Data for this exercise.
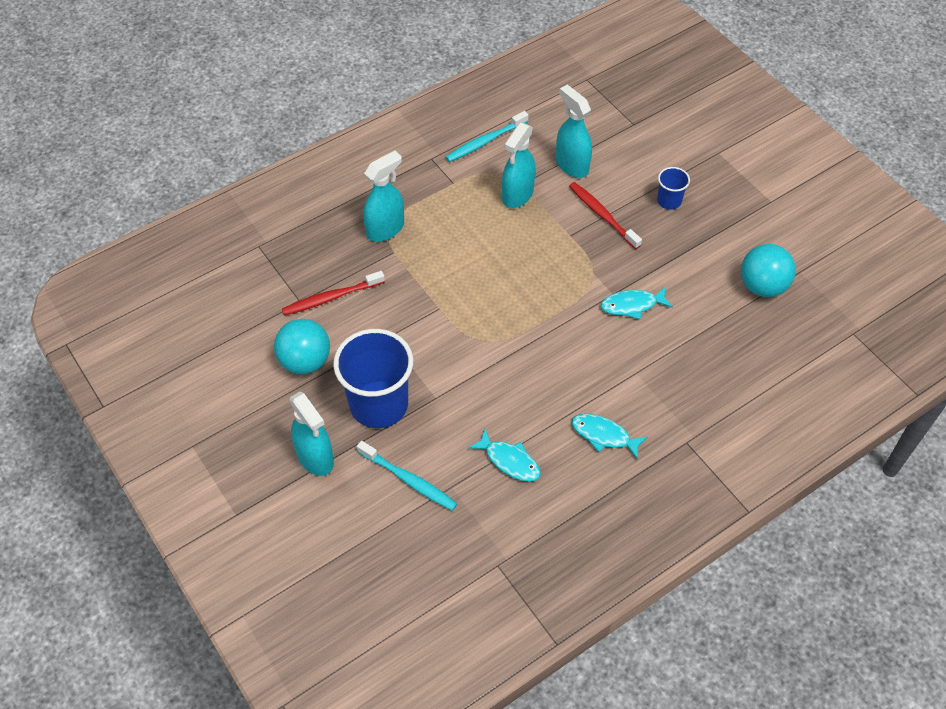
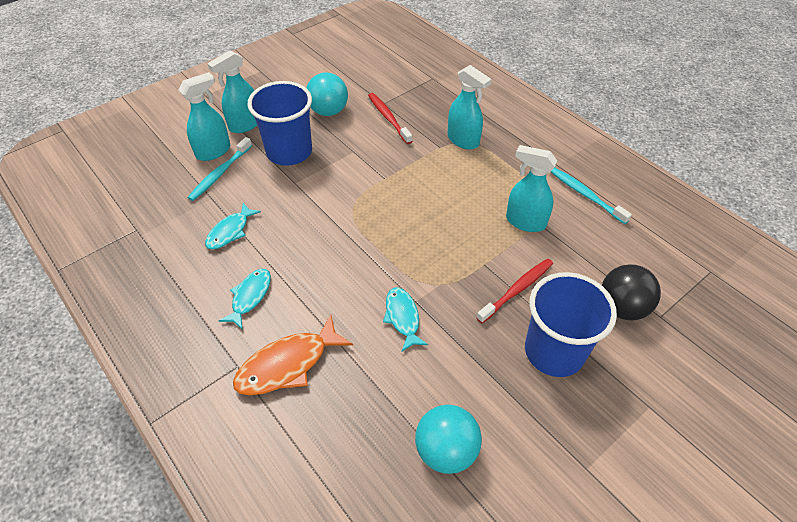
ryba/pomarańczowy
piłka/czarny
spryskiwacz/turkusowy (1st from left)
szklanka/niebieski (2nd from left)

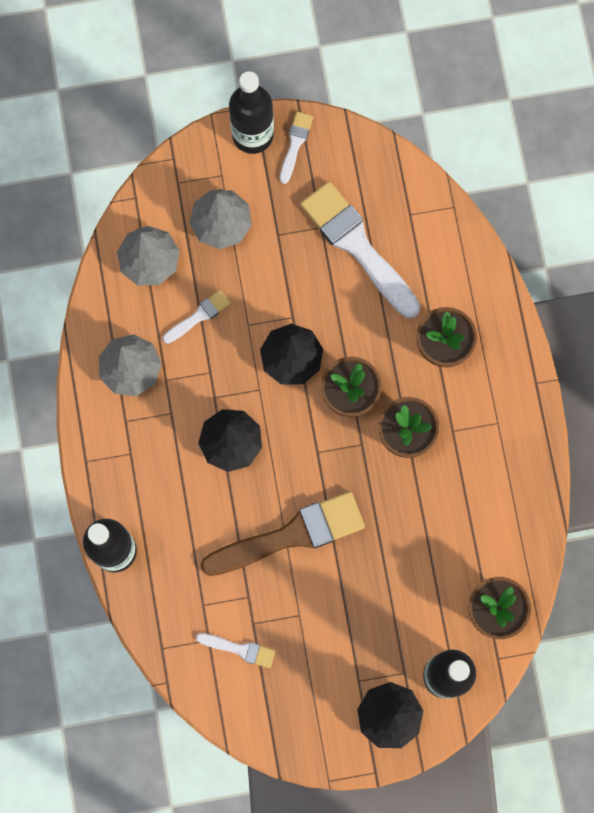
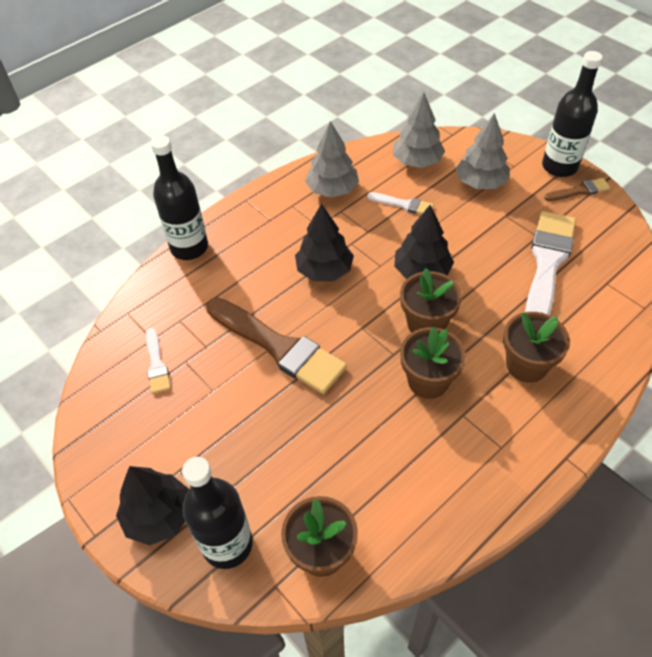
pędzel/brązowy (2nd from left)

What this task involves.
Scan the entries for lines with the word "from". The number of such lines is the whole answer.

Solution to the problem.
3